What the task asks = Copy every line of the records that includes the word "speaker".

Supplied records =
┄┄┄┄┄┄┄┄┄┄

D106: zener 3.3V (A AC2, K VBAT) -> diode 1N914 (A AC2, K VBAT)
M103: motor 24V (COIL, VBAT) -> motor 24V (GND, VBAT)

┄┄┄┄┄┄┄┄┄┄

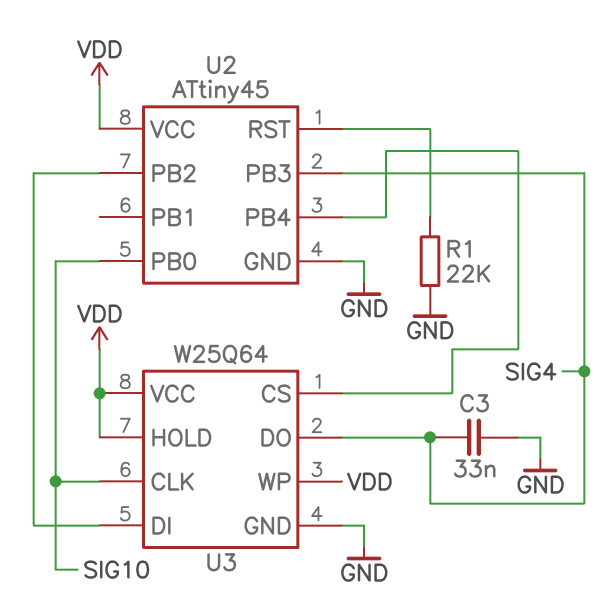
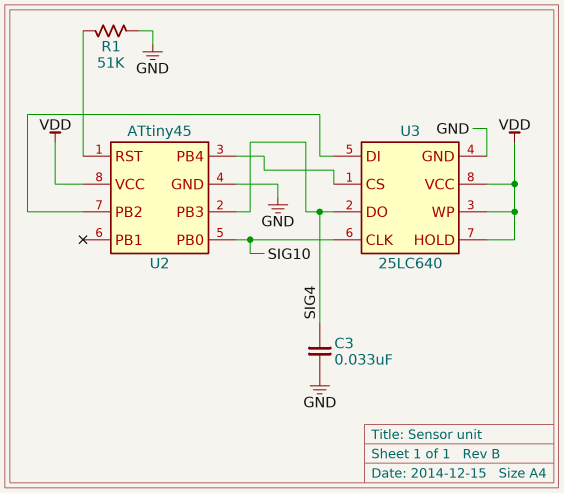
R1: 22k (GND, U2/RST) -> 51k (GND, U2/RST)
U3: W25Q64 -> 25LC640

┄┄┄┄┄┄┄┄┄┄

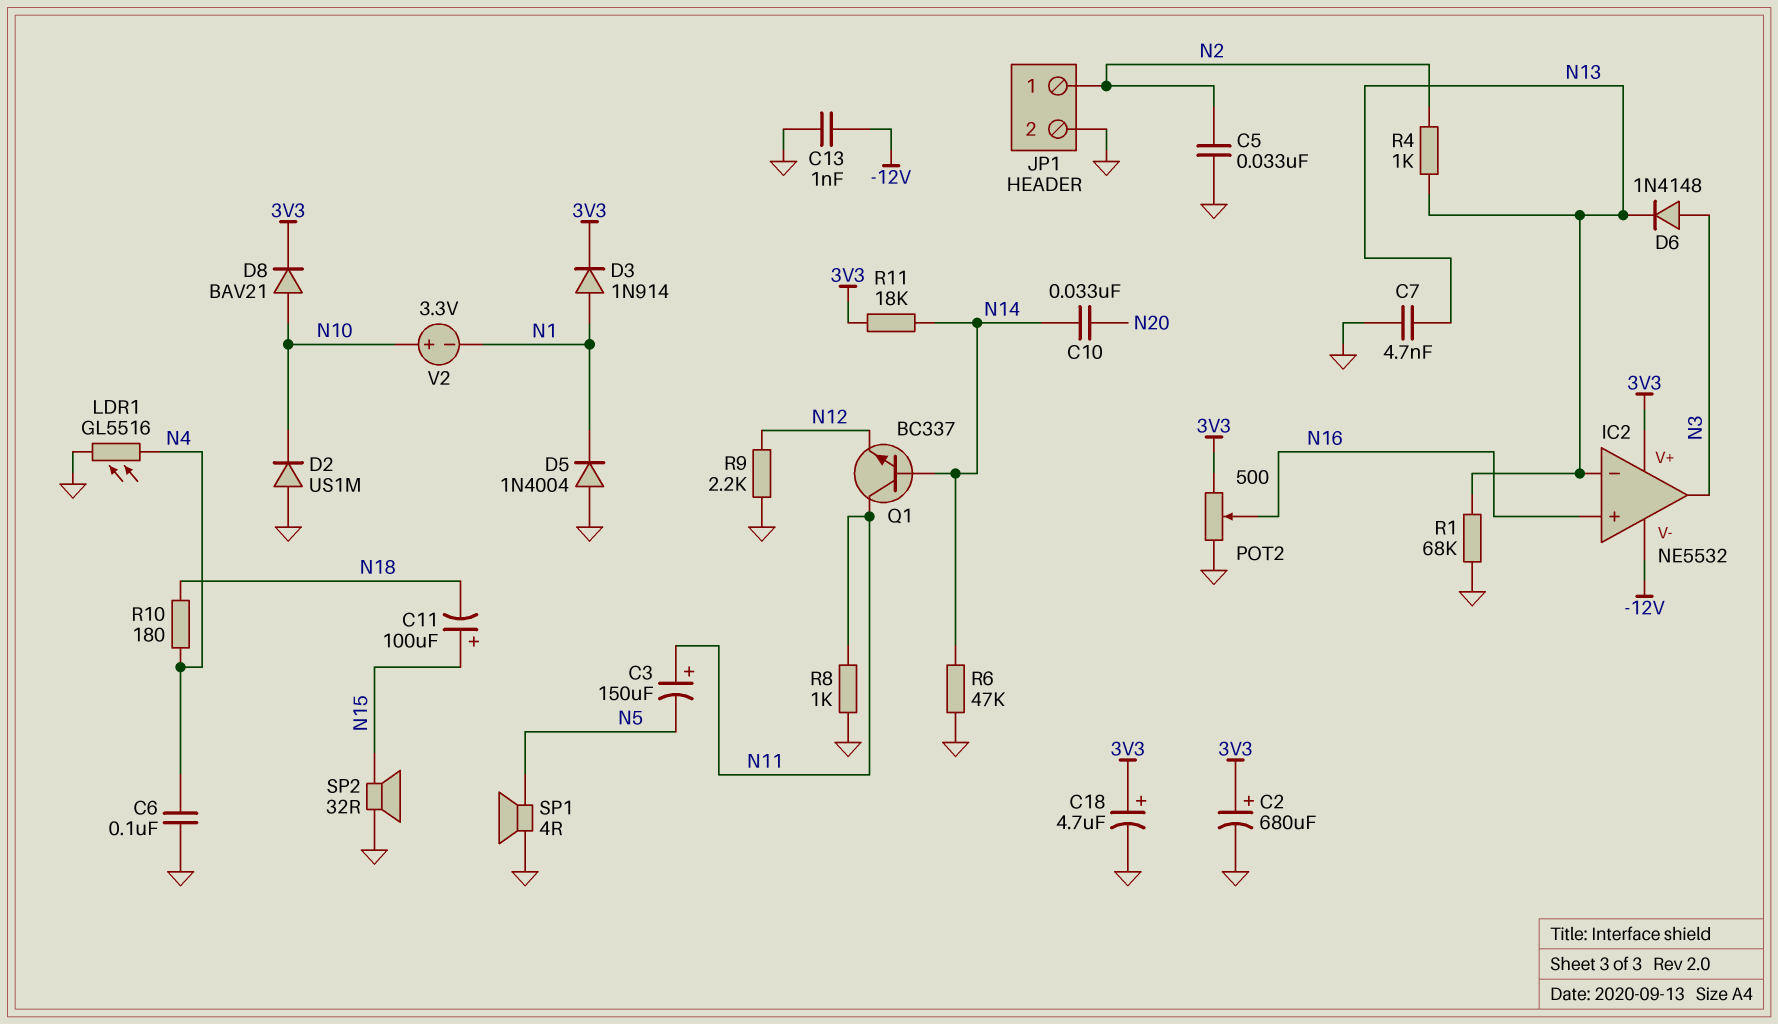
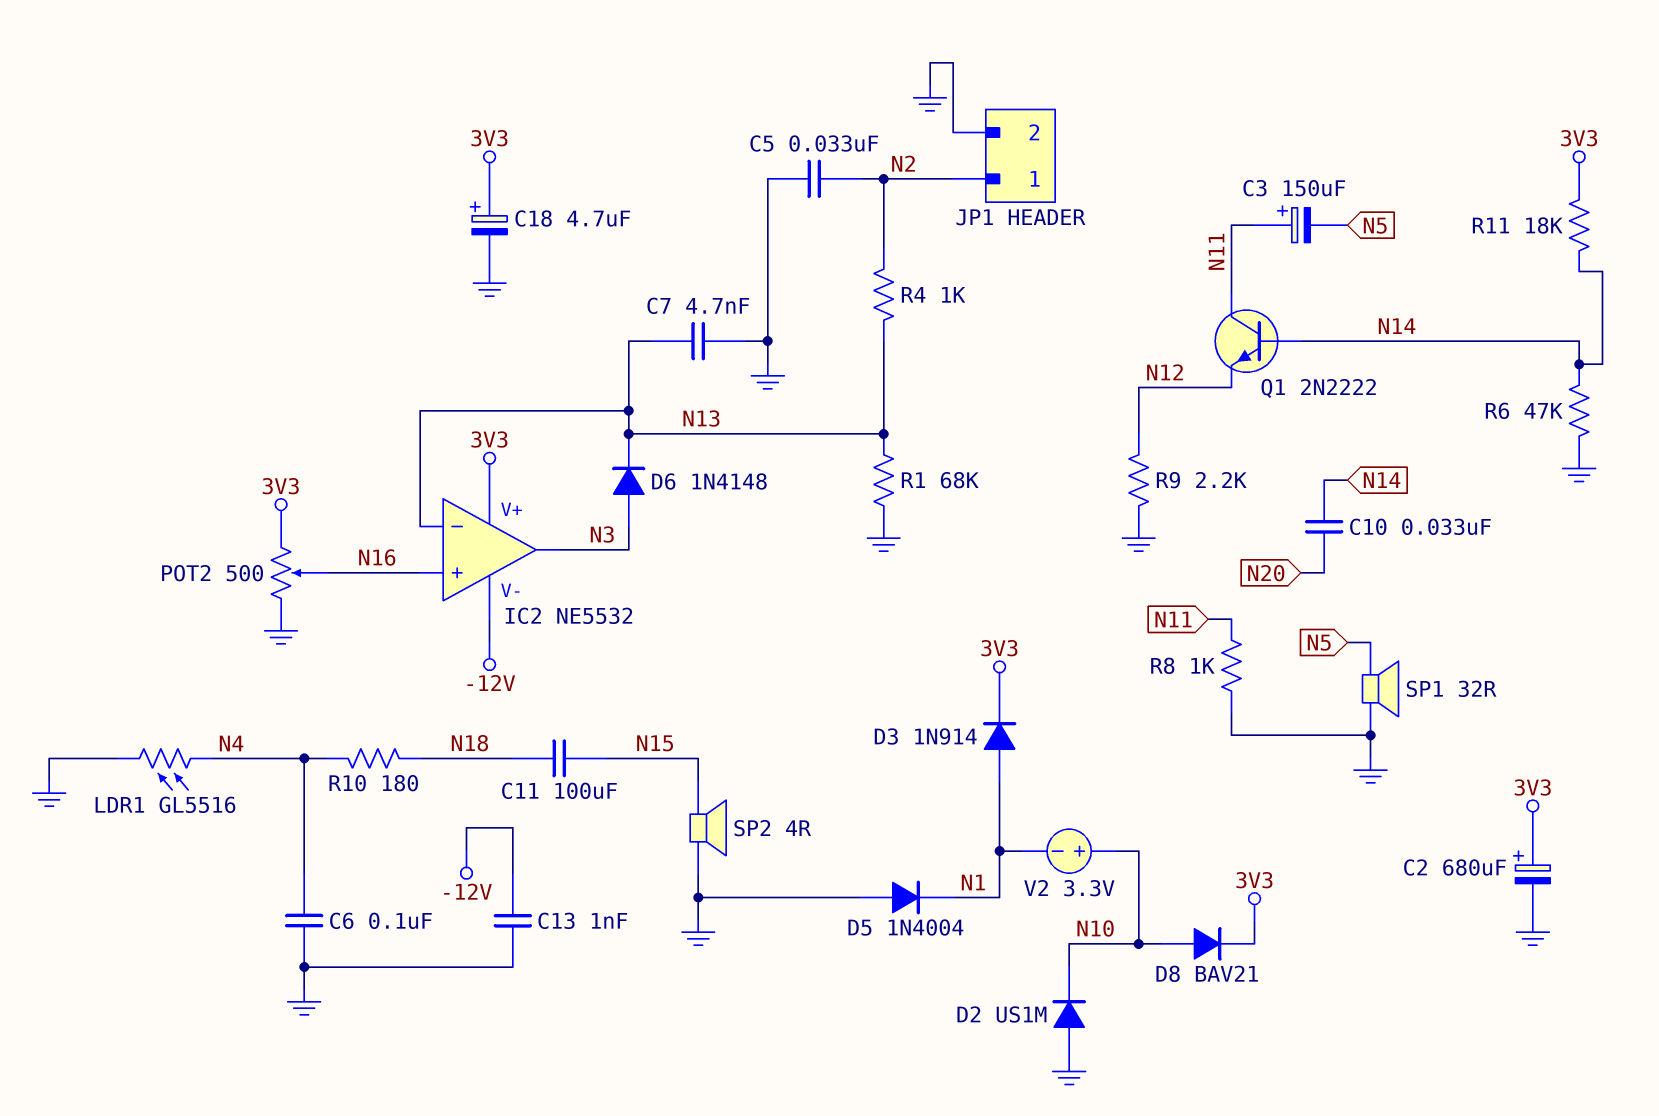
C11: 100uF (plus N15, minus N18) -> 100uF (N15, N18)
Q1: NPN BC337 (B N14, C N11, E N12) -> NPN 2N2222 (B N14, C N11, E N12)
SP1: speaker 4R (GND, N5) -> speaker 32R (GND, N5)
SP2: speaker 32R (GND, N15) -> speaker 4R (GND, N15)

┄┄┄┄┄┄┄┄┄┄

Response to this exercise =
SP1: speaker 4R (GND, N5) -> speaker 32R (GND, N5)
SP2: speaker 32R (GND, N15) -> speaker 4R (GND, N15)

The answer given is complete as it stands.